• Supplied records:
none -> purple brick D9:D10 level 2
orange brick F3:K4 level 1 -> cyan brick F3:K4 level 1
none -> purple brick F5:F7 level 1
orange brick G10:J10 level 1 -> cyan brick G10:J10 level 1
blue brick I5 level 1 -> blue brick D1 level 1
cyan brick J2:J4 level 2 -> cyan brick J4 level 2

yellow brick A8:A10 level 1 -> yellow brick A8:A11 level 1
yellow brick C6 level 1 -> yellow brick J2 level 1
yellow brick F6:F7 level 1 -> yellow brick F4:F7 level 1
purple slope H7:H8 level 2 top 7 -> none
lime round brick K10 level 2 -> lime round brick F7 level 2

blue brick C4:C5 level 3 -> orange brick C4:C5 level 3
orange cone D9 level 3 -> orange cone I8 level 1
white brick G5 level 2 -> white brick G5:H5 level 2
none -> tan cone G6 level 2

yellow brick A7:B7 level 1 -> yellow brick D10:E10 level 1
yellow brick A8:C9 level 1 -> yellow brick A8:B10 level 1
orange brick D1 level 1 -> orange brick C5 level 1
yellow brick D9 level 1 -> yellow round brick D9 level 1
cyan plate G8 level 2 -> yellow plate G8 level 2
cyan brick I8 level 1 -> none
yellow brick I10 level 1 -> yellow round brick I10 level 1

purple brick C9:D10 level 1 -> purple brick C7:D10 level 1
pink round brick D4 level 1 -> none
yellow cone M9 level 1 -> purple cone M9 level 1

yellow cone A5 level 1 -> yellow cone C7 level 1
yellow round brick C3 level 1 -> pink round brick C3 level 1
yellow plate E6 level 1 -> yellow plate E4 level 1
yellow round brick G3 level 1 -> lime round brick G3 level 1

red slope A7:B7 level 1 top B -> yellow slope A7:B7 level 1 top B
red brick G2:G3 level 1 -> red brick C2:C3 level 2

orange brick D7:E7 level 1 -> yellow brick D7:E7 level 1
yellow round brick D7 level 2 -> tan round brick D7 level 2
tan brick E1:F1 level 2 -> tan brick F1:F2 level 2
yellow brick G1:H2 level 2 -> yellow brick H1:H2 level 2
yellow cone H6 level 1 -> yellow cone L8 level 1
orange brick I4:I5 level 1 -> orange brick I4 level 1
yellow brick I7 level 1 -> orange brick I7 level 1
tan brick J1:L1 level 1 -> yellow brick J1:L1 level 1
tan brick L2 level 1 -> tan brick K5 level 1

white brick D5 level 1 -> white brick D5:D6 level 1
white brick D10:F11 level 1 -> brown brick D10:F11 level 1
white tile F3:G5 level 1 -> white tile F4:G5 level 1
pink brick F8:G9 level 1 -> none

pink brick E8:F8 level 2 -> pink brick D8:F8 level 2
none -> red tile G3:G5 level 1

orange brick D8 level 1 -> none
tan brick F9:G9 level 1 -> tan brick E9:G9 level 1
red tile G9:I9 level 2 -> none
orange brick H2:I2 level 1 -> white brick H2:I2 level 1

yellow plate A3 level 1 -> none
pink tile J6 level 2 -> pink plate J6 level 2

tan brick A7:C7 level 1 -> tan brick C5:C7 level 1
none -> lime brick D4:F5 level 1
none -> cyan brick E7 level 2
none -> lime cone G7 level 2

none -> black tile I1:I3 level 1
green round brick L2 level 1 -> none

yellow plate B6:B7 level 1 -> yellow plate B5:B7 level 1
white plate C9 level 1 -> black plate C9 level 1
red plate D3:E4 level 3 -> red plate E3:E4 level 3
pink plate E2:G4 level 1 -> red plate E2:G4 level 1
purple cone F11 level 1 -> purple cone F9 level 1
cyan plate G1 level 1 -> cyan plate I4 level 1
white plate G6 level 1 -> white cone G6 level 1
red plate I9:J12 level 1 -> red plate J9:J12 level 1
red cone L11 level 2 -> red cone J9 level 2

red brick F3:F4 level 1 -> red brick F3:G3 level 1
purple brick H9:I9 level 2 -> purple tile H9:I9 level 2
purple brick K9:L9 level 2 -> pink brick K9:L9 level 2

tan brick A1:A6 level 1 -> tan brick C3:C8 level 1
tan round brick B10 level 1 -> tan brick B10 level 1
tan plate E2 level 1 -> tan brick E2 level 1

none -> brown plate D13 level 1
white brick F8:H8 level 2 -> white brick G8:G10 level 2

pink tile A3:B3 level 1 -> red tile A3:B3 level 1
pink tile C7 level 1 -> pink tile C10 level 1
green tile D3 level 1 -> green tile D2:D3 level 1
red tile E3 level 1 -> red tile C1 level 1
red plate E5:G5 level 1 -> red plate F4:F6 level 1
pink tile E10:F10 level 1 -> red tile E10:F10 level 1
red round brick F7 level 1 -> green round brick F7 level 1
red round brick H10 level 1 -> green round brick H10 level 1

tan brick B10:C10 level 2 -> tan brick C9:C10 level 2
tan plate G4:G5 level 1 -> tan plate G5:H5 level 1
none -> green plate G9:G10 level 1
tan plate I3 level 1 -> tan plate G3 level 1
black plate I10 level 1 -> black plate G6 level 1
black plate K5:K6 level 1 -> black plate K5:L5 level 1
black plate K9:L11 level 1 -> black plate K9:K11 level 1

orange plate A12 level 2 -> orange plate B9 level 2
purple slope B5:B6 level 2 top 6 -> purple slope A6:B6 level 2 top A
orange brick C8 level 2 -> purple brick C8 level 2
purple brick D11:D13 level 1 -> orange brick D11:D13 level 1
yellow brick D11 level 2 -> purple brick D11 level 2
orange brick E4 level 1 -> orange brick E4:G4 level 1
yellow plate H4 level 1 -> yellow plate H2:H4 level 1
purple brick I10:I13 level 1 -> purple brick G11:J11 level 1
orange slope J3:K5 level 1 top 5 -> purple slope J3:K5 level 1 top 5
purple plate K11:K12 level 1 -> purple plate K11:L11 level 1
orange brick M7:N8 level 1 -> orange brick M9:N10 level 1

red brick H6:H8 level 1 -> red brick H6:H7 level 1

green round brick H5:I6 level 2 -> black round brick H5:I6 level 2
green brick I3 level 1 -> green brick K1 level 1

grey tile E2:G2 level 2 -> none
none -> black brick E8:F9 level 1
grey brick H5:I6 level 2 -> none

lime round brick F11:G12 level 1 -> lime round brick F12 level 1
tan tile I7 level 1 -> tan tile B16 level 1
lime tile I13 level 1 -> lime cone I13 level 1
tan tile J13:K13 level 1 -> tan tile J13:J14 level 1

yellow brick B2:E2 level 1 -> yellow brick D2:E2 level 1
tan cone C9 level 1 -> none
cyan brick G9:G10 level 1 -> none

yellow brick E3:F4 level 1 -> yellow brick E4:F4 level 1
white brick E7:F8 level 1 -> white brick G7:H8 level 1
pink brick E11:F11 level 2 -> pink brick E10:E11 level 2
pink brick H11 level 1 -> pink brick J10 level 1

• Task to carry out:
In the records above, find each line holding "green" and copy it.

• Your solution:
green round brick L2 level 1 -> none
green tile D3 level 1 -> green tile D2:D3 level 1
red round brick F7 level 1 -> green round brick F7 level 1
red round brick H10 level 1 -> green round brick H10 level 1
none -> green plate G9:G10 level 1
green round brick H5:I6 level 2 -> black round brick H5:I6 level 2
green brick I3 level 1 -> green brick K1 level 1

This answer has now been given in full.